Saved data entries
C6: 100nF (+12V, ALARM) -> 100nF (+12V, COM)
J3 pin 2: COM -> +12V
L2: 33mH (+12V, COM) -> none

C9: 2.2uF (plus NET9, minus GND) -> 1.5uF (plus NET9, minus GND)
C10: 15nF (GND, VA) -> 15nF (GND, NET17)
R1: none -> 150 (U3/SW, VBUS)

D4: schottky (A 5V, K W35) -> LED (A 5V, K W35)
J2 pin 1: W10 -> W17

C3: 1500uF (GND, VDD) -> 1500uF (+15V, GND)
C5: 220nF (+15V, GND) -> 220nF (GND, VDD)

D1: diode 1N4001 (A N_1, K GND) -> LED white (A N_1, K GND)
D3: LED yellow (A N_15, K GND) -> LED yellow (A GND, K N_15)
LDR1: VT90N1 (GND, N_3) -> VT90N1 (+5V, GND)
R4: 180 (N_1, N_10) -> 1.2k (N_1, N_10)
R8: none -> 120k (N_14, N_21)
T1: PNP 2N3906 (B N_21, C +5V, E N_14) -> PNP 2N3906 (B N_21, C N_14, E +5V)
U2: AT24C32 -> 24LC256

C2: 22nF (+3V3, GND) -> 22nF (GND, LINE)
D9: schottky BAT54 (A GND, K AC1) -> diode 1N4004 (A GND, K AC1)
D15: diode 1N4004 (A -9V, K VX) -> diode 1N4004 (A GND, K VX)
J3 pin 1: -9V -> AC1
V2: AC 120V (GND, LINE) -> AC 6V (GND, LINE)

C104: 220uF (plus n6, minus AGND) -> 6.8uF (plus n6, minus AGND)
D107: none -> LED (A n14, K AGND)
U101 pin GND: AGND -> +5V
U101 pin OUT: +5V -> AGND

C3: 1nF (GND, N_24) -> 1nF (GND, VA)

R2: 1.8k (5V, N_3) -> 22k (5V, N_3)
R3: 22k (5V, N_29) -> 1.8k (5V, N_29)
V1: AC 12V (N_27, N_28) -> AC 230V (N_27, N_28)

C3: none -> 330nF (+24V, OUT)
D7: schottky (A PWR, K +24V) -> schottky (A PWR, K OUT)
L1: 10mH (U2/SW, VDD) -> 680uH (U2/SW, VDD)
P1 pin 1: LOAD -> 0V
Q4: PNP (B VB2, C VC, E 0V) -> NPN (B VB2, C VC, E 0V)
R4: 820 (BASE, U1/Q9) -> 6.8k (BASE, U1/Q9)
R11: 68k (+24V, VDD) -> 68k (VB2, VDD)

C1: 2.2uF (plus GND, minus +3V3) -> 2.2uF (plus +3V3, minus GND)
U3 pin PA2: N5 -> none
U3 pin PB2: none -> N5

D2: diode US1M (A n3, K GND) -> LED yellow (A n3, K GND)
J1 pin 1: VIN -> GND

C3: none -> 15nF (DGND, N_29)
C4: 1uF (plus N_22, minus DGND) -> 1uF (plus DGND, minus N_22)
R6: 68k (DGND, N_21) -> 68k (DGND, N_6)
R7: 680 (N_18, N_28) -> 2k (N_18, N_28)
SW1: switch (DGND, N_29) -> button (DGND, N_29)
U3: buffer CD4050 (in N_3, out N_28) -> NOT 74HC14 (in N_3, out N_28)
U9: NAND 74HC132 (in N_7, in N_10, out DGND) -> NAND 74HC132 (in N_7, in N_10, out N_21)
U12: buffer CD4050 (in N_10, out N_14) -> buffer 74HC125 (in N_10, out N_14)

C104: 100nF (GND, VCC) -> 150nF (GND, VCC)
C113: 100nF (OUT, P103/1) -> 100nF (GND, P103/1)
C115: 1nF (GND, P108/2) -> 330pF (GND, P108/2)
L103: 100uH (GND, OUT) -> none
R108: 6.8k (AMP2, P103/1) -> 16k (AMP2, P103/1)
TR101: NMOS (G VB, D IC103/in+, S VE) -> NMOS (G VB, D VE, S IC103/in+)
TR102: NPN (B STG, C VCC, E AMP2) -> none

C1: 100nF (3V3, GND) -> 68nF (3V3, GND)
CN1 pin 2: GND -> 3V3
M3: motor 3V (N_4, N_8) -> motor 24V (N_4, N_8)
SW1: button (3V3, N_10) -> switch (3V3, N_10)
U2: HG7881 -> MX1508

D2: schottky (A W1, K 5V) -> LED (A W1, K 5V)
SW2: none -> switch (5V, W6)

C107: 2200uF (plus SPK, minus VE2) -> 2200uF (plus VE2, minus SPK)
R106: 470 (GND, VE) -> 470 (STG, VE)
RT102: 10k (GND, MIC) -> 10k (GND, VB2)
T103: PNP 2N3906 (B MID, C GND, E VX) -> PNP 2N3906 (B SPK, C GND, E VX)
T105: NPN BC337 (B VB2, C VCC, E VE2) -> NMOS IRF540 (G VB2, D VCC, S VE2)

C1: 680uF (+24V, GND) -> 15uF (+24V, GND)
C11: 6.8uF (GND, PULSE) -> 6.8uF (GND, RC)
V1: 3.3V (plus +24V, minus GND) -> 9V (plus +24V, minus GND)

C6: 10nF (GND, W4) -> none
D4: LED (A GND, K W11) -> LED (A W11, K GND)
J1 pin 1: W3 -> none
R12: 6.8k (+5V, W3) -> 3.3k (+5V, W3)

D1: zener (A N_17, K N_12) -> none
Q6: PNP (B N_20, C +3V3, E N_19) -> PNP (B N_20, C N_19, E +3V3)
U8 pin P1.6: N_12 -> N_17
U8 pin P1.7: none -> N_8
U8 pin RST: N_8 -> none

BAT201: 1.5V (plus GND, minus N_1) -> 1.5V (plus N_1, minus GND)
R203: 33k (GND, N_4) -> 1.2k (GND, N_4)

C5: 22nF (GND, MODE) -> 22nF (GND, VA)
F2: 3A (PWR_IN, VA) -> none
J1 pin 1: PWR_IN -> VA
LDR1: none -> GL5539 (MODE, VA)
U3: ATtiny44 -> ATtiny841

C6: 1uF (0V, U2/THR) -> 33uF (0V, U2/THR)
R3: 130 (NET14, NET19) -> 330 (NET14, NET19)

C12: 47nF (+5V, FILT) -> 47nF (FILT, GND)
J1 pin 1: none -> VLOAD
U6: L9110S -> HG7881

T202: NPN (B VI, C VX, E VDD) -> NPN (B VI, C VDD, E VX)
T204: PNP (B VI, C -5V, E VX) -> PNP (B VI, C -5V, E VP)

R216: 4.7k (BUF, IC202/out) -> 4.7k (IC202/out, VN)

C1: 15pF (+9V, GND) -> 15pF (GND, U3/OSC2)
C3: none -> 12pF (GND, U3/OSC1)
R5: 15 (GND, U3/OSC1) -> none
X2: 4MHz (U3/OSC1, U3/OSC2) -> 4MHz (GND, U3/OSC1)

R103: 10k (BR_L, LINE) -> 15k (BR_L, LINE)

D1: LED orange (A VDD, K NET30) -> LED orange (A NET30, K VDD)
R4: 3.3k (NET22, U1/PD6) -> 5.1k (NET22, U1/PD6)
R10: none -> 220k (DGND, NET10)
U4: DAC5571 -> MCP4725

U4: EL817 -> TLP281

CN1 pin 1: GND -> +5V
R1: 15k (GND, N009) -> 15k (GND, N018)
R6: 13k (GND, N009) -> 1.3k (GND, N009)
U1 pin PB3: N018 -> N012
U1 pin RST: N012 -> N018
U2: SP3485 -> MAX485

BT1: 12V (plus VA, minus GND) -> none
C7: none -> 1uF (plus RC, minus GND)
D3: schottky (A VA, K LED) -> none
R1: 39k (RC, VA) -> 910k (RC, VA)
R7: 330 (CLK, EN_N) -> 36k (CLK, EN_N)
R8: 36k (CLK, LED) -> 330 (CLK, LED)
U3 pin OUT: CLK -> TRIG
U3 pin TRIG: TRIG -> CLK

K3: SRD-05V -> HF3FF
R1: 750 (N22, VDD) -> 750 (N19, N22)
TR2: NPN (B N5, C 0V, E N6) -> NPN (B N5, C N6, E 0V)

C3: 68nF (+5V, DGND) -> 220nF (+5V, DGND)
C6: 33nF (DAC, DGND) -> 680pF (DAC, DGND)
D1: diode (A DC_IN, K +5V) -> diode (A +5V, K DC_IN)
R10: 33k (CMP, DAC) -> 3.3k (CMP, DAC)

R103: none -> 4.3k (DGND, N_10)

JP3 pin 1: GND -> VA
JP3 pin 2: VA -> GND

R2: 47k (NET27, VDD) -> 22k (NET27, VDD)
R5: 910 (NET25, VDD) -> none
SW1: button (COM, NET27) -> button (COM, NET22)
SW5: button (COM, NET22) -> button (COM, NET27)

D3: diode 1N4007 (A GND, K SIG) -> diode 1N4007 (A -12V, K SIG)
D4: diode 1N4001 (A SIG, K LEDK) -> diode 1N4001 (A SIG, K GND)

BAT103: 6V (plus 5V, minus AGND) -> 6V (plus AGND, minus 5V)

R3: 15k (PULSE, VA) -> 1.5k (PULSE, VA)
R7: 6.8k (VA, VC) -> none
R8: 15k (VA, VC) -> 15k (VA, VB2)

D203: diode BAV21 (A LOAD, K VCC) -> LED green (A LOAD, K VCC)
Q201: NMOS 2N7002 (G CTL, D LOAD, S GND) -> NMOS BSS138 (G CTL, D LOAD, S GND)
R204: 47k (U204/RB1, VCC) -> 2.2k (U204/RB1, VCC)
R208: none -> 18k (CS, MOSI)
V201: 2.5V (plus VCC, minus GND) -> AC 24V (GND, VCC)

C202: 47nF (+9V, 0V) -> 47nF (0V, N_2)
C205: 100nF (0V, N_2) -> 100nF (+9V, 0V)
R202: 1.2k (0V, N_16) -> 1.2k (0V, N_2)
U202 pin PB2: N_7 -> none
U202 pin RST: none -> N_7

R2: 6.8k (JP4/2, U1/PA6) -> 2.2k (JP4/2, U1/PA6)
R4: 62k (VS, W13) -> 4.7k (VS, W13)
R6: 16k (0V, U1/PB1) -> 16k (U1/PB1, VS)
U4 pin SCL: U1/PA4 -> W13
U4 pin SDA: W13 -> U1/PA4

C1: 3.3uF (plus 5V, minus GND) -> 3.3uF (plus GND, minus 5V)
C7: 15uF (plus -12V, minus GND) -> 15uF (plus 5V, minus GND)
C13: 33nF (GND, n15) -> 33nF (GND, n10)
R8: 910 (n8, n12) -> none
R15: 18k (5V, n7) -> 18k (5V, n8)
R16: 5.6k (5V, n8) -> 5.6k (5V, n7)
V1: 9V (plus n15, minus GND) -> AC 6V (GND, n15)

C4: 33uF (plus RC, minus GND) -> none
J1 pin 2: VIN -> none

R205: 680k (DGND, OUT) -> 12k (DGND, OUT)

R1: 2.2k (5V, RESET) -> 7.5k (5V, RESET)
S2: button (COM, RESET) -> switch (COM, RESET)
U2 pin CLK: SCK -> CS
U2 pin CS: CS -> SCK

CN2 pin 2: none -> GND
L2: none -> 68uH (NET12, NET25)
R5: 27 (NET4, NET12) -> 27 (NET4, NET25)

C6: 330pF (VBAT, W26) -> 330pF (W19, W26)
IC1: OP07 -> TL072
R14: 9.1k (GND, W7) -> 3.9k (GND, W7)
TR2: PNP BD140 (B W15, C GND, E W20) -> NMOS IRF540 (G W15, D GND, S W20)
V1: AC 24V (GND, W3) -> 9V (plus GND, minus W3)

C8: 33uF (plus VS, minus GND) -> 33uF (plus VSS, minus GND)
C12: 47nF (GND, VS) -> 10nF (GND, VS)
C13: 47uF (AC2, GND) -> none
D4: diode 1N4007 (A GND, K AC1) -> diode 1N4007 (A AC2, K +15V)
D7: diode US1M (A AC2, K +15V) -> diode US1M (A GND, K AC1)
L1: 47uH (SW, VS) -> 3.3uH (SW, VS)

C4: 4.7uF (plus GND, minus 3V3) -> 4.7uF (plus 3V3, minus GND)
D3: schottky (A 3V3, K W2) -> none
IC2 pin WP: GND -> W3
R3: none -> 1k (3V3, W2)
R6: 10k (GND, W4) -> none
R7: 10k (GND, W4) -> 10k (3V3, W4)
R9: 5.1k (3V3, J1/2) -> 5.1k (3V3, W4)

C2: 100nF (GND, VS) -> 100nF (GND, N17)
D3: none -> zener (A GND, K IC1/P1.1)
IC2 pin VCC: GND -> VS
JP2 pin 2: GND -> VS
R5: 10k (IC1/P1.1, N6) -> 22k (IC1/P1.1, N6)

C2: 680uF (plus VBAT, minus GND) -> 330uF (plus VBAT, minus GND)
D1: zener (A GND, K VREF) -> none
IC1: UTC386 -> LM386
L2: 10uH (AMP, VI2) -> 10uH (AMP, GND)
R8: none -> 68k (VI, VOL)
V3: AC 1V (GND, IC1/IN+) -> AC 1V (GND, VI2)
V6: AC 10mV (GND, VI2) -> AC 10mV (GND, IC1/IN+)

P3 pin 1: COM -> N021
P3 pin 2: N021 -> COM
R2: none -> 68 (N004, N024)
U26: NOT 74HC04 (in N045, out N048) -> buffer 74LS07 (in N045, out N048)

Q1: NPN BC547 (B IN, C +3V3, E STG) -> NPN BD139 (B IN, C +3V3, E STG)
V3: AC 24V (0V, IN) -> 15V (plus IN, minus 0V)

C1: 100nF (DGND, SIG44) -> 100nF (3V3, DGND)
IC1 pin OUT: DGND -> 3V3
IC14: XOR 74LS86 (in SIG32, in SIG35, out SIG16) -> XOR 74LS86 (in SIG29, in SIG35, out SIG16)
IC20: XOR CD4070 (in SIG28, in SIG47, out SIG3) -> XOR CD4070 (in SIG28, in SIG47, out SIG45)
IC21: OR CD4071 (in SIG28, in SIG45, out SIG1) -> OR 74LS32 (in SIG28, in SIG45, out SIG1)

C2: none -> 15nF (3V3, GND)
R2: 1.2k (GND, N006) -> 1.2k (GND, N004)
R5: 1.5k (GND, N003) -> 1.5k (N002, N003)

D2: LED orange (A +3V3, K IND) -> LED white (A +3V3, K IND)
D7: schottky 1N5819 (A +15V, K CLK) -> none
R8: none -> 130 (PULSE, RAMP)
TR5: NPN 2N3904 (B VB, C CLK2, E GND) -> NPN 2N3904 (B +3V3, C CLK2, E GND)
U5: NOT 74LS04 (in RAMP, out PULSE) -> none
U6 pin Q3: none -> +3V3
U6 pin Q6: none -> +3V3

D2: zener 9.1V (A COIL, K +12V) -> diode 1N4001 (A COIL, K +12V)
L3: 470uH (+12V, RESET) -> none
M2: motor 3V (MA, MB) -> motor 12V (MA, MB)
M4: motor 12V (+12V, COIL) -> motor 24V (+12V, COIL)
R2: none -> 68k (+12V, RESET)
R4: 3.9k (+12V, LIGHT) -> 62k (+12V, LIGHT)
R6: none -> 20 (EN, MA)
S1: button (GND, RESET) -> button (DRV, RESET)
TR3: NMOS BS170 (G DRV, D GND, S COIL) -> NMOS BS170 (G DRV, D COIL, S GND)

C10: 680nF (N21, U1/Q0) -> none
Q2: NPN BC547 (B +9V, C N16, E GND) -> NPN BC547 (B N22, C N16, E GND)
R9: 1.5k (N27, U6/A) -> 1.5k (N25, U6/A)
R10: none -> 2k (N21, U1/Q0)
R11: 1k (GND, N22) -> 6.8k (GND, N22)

Aim of the exercise: All lines in the preceding records that hold the word "COIL" need to be copied.

Solution to this exercise:
D2: zener 9.1V (A COIL, K +12V) -> diode 1N4001 (A COIL, K +12V)
M4: motor 12V (+12V, COIL) -> motor 24V (+12V, COIL)
TR3: NMOS BS170 (G DRV, D GND, S COIL) -> NMOS BS170 (G DRV, D COIL, S GND)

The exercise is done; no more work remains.